* Records shown
⁂
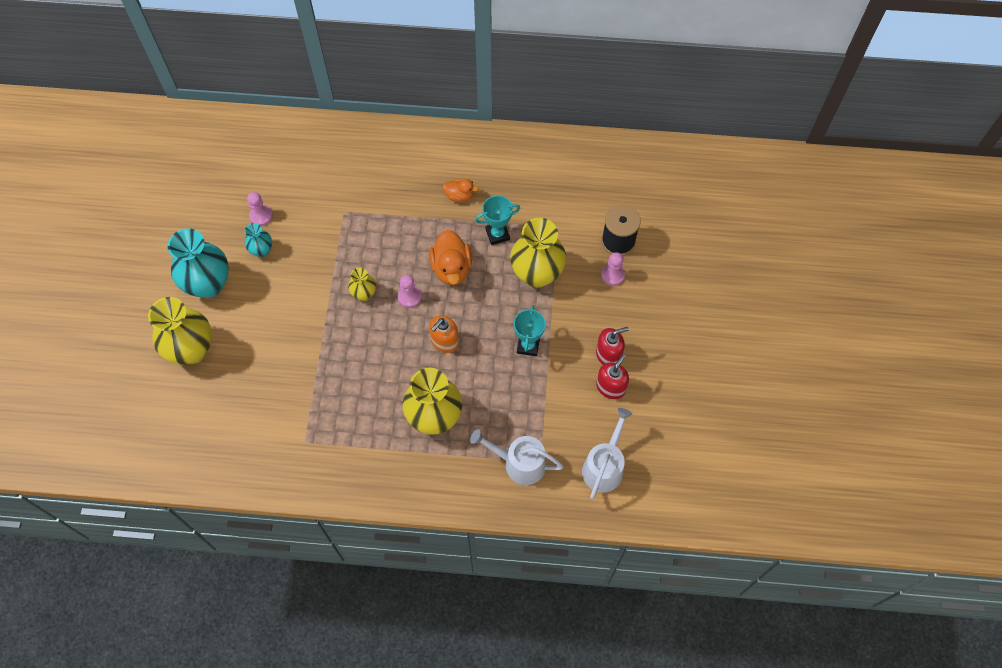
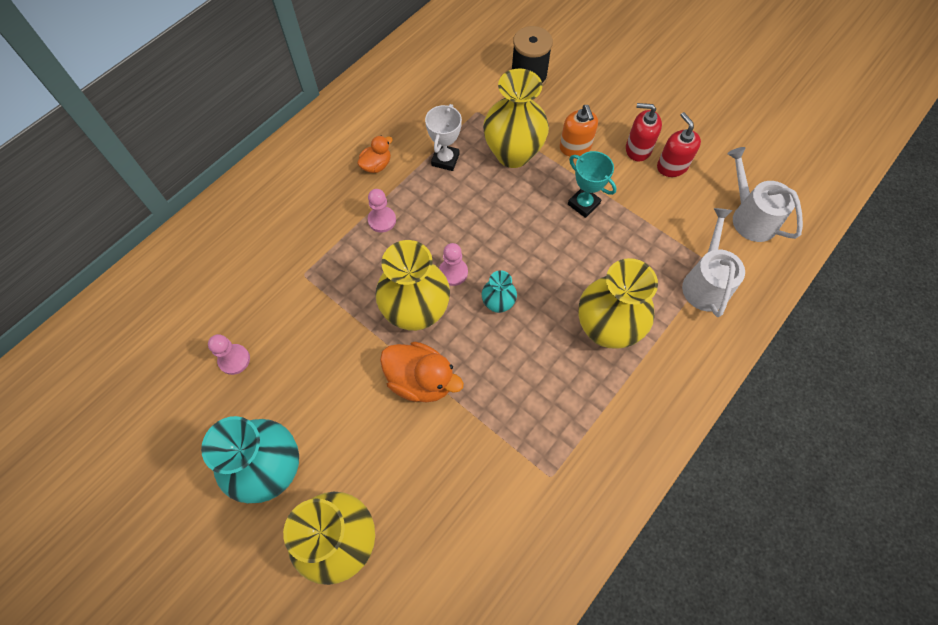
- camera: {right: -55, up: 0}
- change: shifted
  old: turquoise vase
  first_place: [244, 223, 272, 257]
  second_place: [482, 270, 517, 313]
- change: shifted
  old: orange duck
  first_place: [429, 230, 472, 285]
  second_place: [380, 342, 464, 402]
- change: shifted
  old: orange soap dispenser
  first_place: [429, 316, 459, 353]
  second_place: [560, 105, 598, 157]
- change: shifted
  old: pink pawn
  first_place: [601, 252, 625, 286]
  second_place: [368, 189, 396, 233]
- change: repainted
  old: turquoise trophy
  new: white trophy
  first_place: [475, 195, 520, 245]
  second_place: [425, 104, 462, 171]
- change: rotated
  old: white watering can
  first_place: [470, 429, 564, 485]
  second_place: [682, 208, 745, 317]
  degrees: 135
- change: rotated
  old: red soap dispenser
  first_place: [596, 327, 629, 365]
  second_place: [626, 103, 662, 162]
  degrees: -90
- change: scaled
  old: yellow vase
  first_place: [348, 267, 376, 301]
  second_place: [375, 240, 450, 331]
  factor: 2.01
⁂
* Action item
Set down, word for word, the full listing above, and carry over no pictures.

* Result of this task
- camera: {right: -55, up: 0}
- change: shifted
  old: turquoise vase
  first_place: [244, 223, 272, 257]
  second_place: [482, 270, 517, 313]
- change: shifted
  old: orange duck
  first_place: [429, 230, 472, 285]
  second_place: [380, 342, 464, 402]
- change: shifted
  old: orange soap dispenser
  first_place: [429, 316, 459, 353]
  second_place: [560, 105, 598, 157]
- change: shifted
  old: pink pawn
  first_place: [601, 252, 625, 286]
  second_place: [368, 189, 396, 233]
- change: repainted
  old: turquoise trophy
  new: white trophy
  first_place: [475, 195, 520, 245]
  second_place: [425, 104, 462, 171]
- change: rotated
  old: white watering can
  first_place: [470, 429, 564, 485]
  second_place: [682, 208, 745, 317]
  degrees: 135
- change: rotated
  old: red soap dispenser
  first_place: [596, 327, 629, 365]
  second_place: [626, 103, 662, 162]
  degrees: -90
- change: scaled
  old: yellow vase
  first_place: [348, 267, 376, 301]
  second_place: [375, 240, 450, 331]
  factor: 2.01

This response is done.